- **Information supplied**
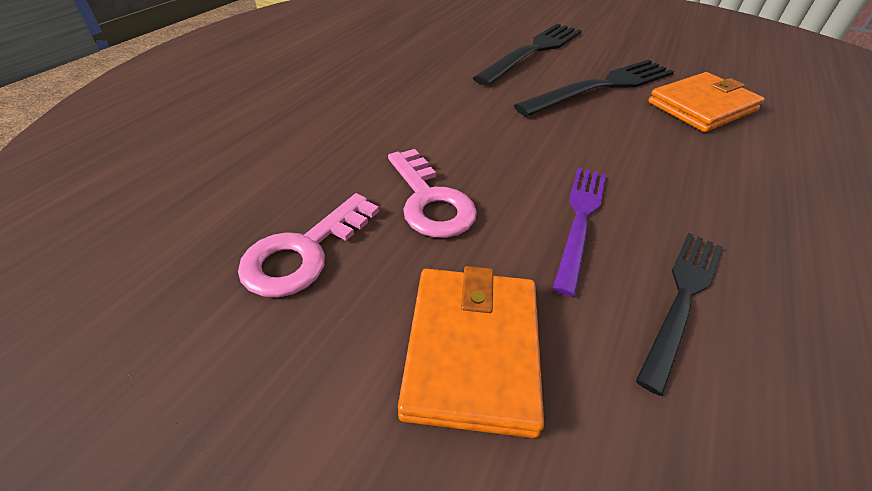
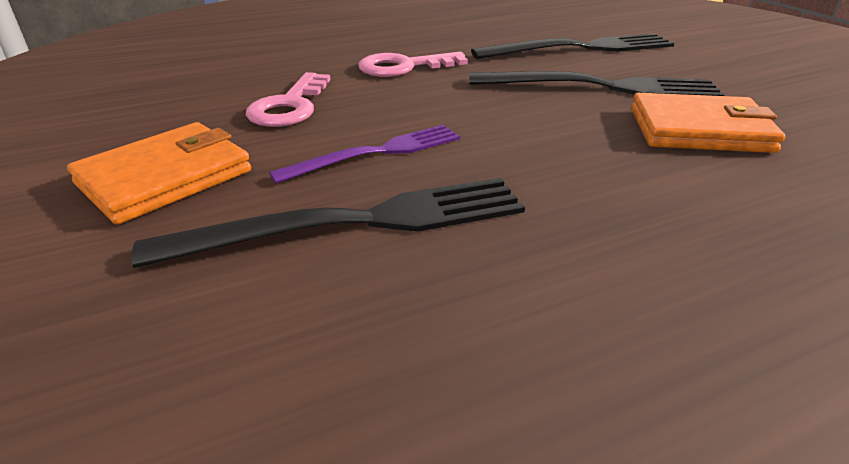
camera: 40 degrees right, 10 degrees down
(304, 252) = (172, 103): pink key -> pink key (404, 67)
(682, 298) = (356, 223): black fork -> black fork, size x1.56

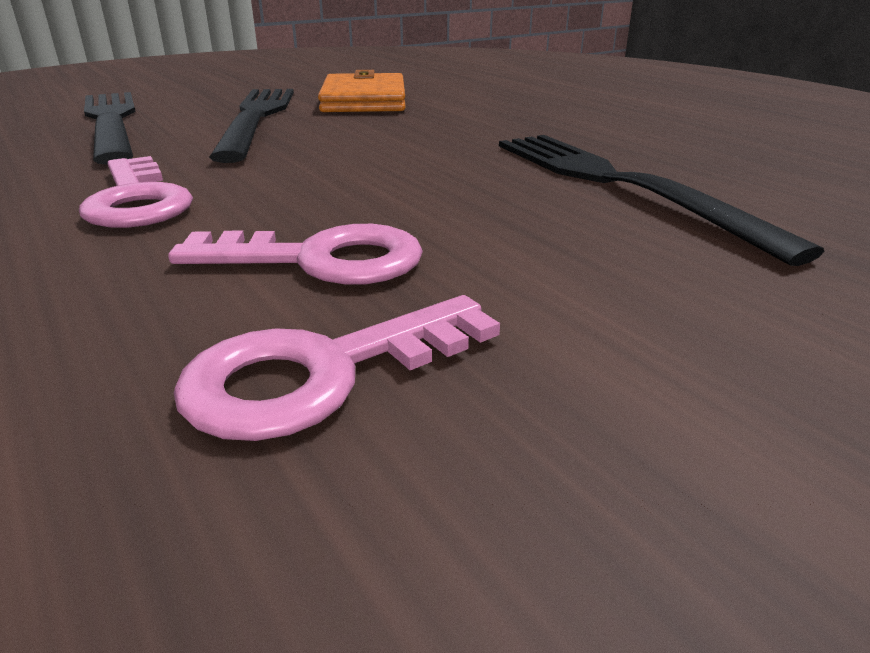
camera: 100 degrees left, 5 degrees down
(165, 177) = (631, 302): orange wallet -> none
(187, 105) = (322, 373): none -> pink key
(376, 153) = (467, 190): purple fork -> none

- **Aim of the task**
Nothing may be altered when you restate the records, but every picture must be dropped.

- **Result for this exercise**
camera: 40 degrees right, 10 degrees down
(304, 252) = (172, 103): pink key -> pink key (404, 67)
(682, 298) = (356, 223): black fork -> black fork, size x1.56

camera: 100 degrees left, 5 degrees down
(165, 177) = (631, 302): orange wallet -> none
(187, 105) = (322, 373): none -> pink key
(376, 153) = (467, 190): purple fork -> none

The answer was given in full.